◆ **WHAT IS BEING ASKED**
Up to and including the line that holds "spun: serce (turkusowy)", copy every line of the records below exactly, starting at the first; leave pictures out.

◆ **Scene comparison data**
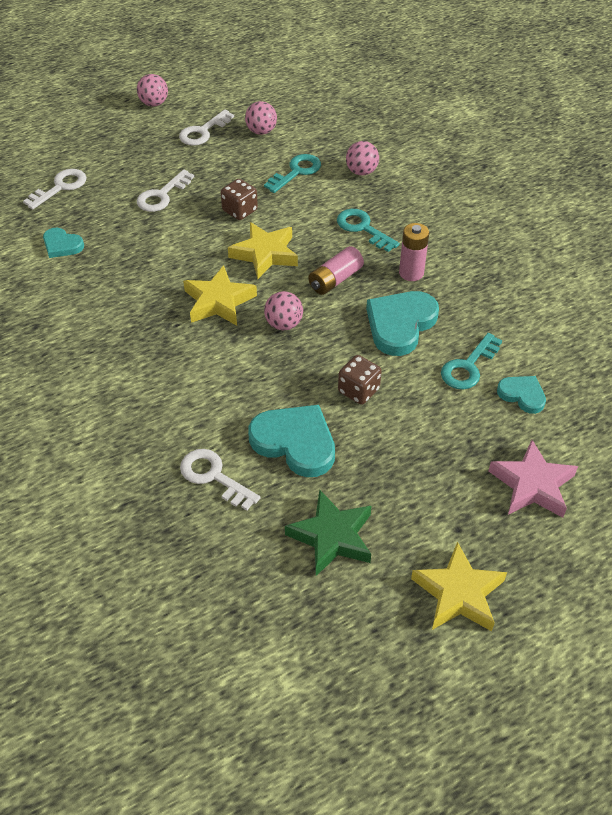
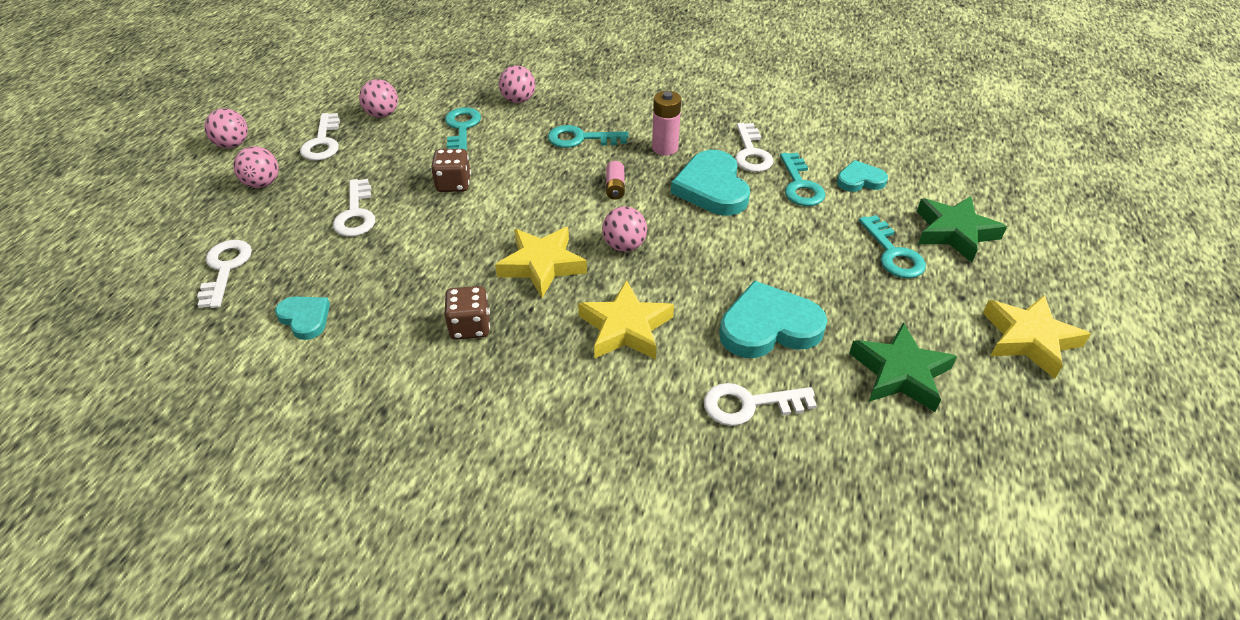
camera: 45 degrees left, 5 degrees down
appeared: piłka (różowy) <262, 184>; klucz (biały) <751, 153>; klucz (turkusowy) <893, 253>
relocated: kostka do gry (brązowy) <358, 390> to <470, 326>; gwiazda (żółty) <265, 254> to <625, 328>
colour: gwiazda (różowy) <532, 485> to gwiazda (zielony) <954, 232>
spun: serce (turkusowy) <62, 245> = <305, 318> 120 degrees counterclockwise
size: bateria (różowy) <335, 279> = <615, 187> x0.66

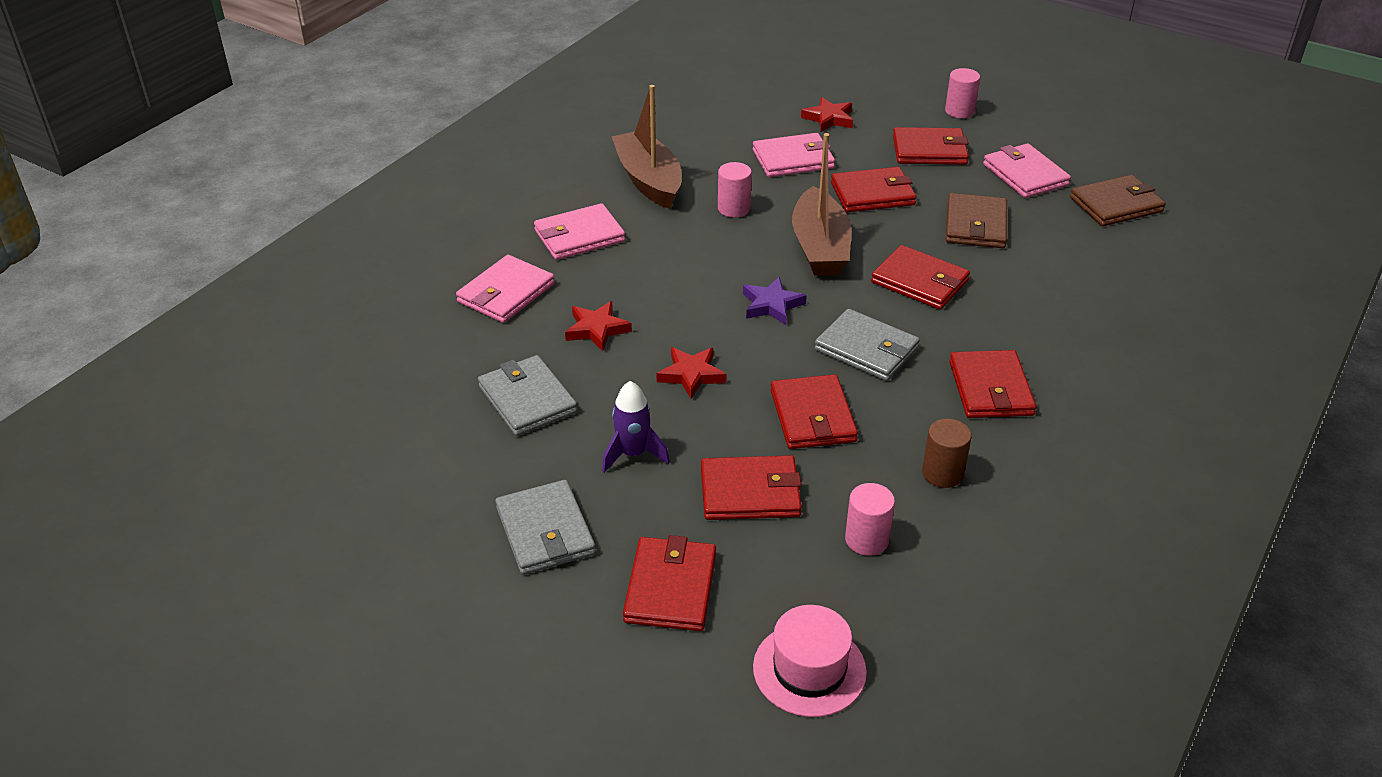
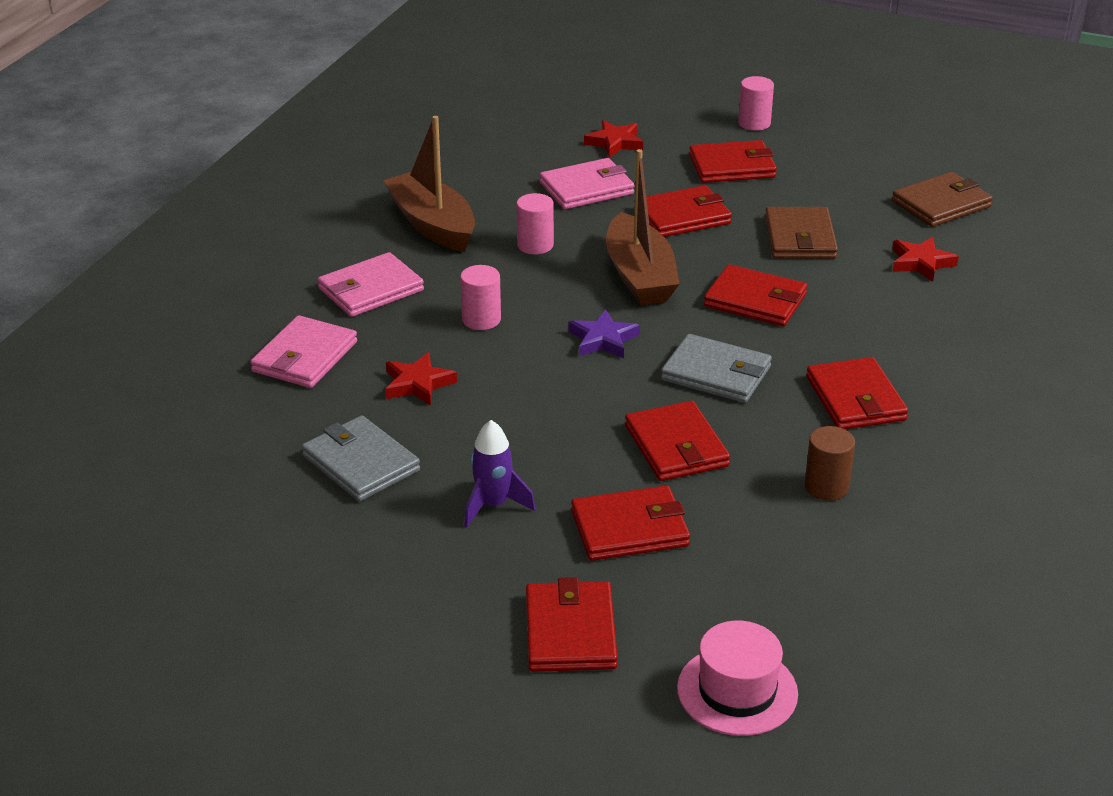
camera: 10 degrees left, 5 degrees down
missing: portfel (szary) <545, 531>; portfel (różowy) <1025, 175>
relocated: walec (różowy) <866, 539> to <481, 319>; gwiazda (czerwony) <691, 375> to <921, 263>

◆ **EXERCISE ANSWER**
camera: 45 degrees left, 5 degrees down
appeared: piłka (różowy) <262, 184>; klucz (biały) <751, 153>; klucz (turkusowy) <893, 253>
relocated: kostka do gry (brązowy) <358, 390> to <470, 326>; gwiazda (żółty) <265, 254> to <625, 328>
colour: gwiazda (różowy) <532, 485> to gwiazda (zielony) <954, 232>
spun: serce (turkusowy) <62, 245> = <305, 318> 120 degrees counterclockwise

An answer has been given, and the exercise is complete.